● **Exercise prompt**: Gather, from the data below, each line in which the word "weiß" occurs.

● **Input data**:
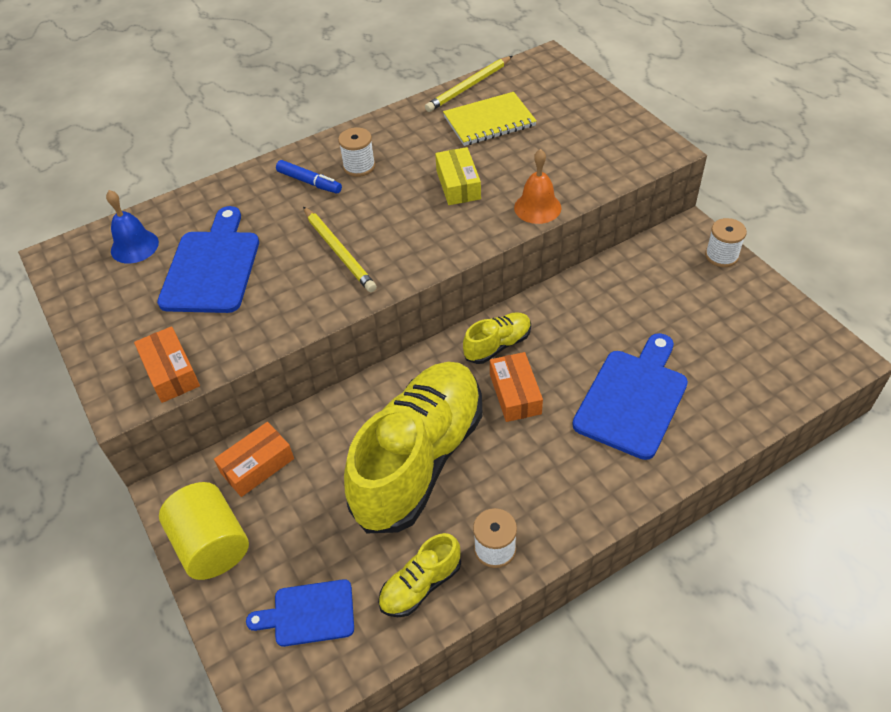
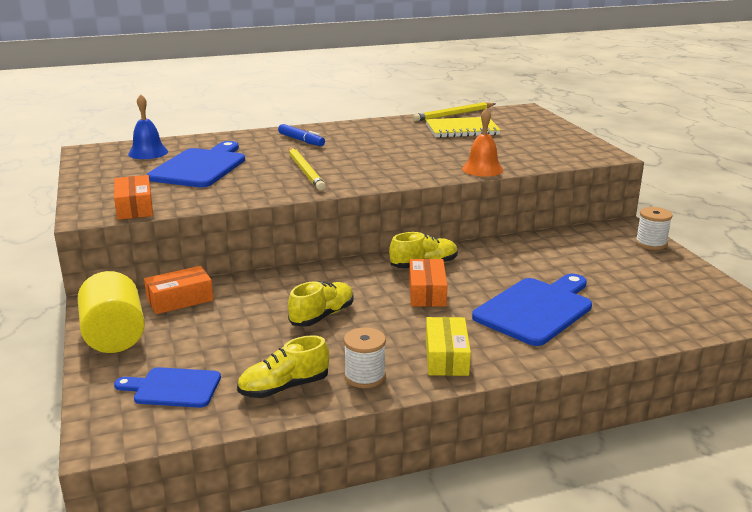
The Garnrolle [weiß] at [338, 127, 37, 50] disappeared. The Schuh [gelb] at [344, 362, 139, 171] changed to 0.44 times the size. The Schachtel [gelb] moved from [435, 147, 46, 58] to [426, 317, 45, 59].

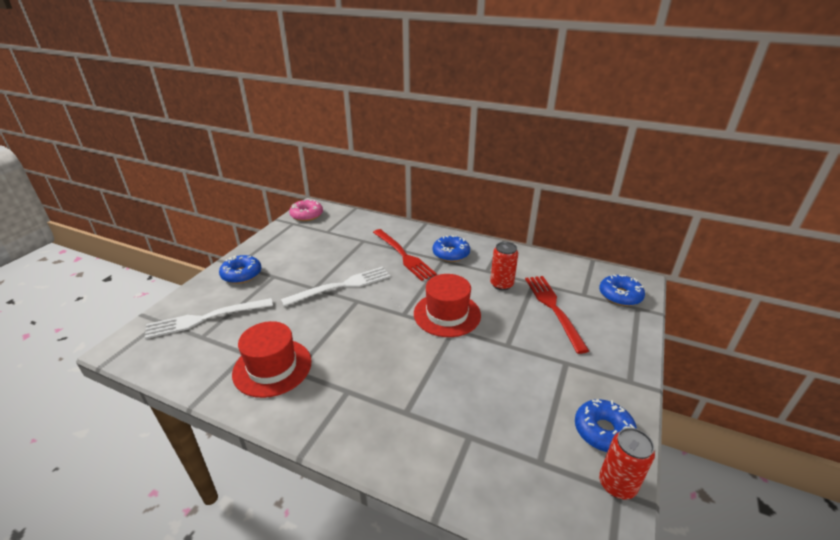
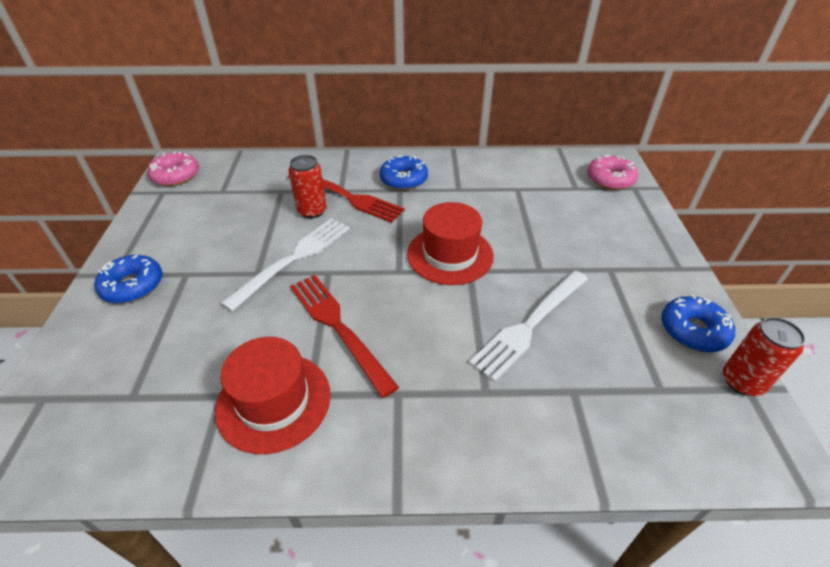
The Gabel [weiß] moved from [145, 298, 128, 41] to [469, 271, 119, 111]. The Dose [rot] moved from [490, 242, 28, 48] to [289, 155, 38, 63]. The Gabel [rot] moved from [525, 276, 64, 78] to [290, 275, 109, 123]. The Donut [blau] at [599, 274, 46, 32] became the Donut [rosa] at [587, 155, 51, 35].

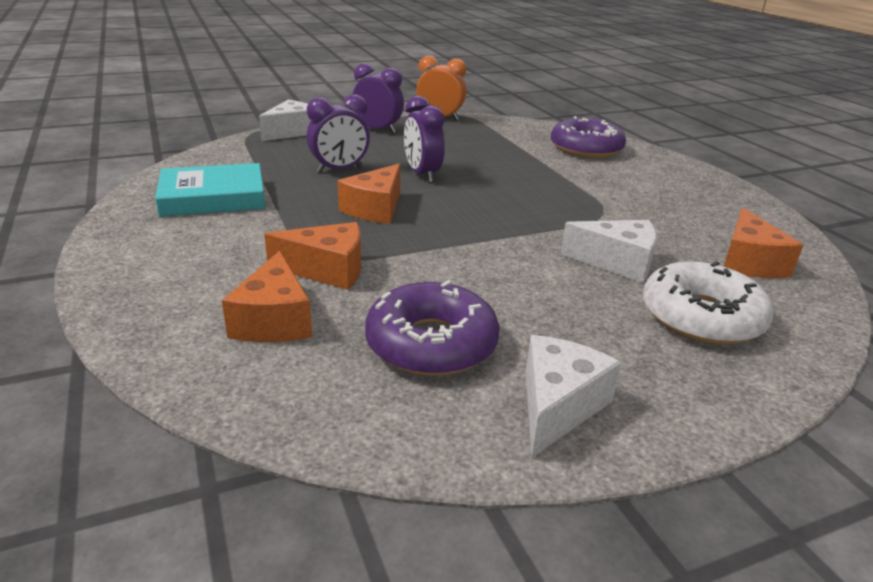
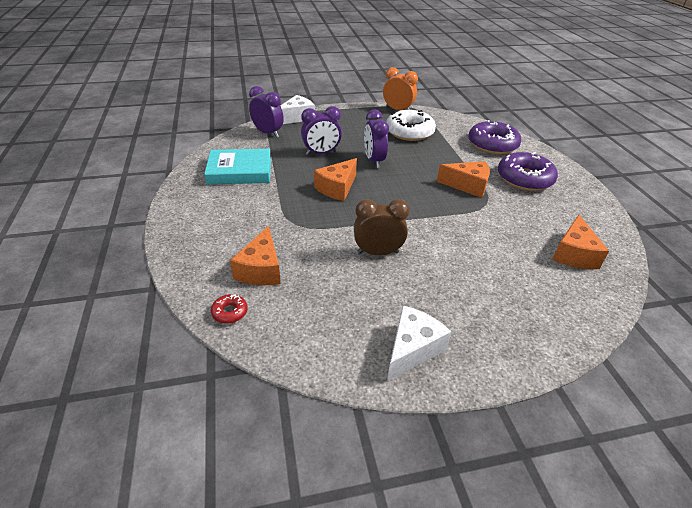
The Käse [orange] moved from [264, 222, 97, 68] to [437, 161, 53, 37]. The Wecker [lila] moved from [353, 63, 51, 70] to [249, 86, 35, 52]. The Donut [lila] moved from [365, 280, 135, 96] to [498, 152, 60, 39]. The Käse [weiß] at [561, 220, 96, 63] disappeared. The Donut [weiß] moved from [643, 261, 131, 84] to [386, 110, 50, 31]. The Donut [rot] at [211, 294, 36, 30] appeared. The Wecker [braun] at [354, 199, 56, 56] appeared.

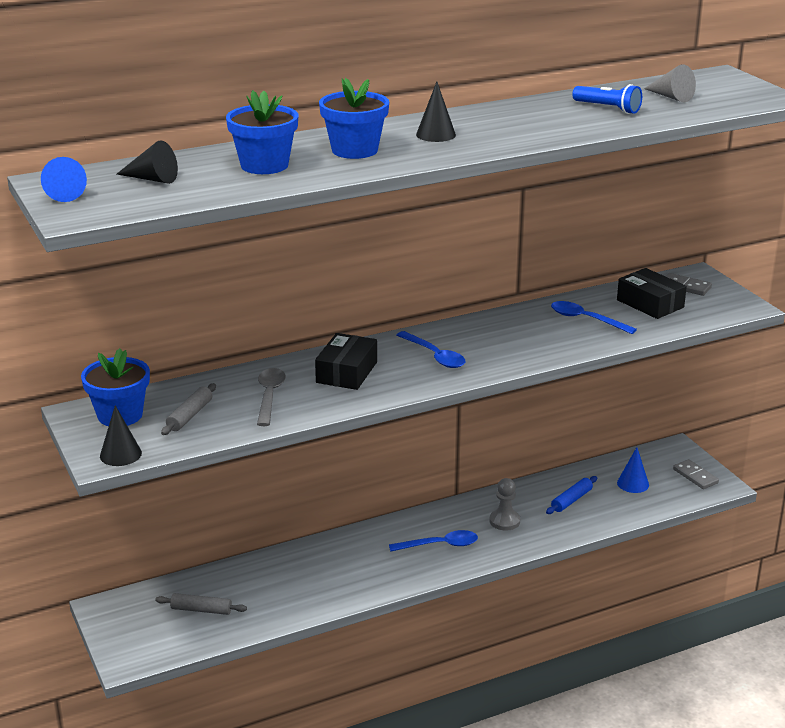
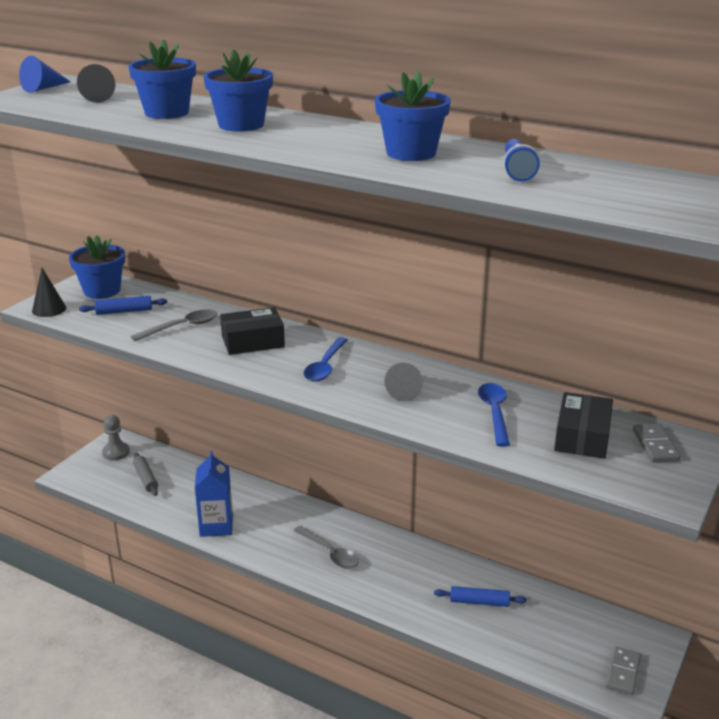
The Nudelholz [grau] at [161, 383, 55, 52] became the Nudelholz [blau] at [79, 296, 88, 19]. The Löffel [blau] at [389, 530, 89, 22] became the Löffel [grau] at [294, 526, 65, 43]. The Kegel [schwarz] at [416, 81, 40, 61] disappeared. The Bauer [grau] moved from [490, 478, 30, 53] to [102, 415, 28, 45]. The Kegel [blau] at [617, 447, 32, 46] disappeared. The Kegel [grau] moved from [644, 64, 52, 38] to [384, 363, 39, 38]. The Getränkekarton [blau] at [195, 450, 38, 87] appeared. The Blumentopf [blau] at [375, 71, 76, 90] appeared.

● **Your response**:
The Garnrolle [weiß] at [338, 127, 37, 50] disappeared. The Schuh [gelb] at [344, 362, 139, 171] changed to 0.44 times the size. The Schachtel [gelb] moved from [435, 147, 46, 58] to [426, 317, 45, 59].
The Gabel [weiß] moved from [145, 298, 128, 41] to [469, 271, 119, 111]. The Dose [rot] moved from [490, 242, 28, 48] to [289, 155, 38, 63]. The Gabel [rot] moved from [525, 276, 64, 78] to [290, 275, 109, 123]. The Donut [blau] at [599, 274, 46, 32] became the Donut [rosa] at [587, 155, 51, 35].
The Käse [orange] moved from [264, 222, 97, 68] to [437, 161, 53, 37]. The Wecker [lila] moved from [353, 63, 51, 70] to [249, 86, 35, 52]. The Donut [lila] moved from [365, 280, 135, 96] to [498, 152, 60, 39]. The Käse [weiß] at [561, 220, 96, 63] disappeared. The Donut [weiß] moved from [643, 261, 131, 84] to [386, 110, 50, 31]. The Donut [rot] at [211, 294, 36, 30] appeared. The Wecker [braun] at [354, 199, 56, 56] appeared.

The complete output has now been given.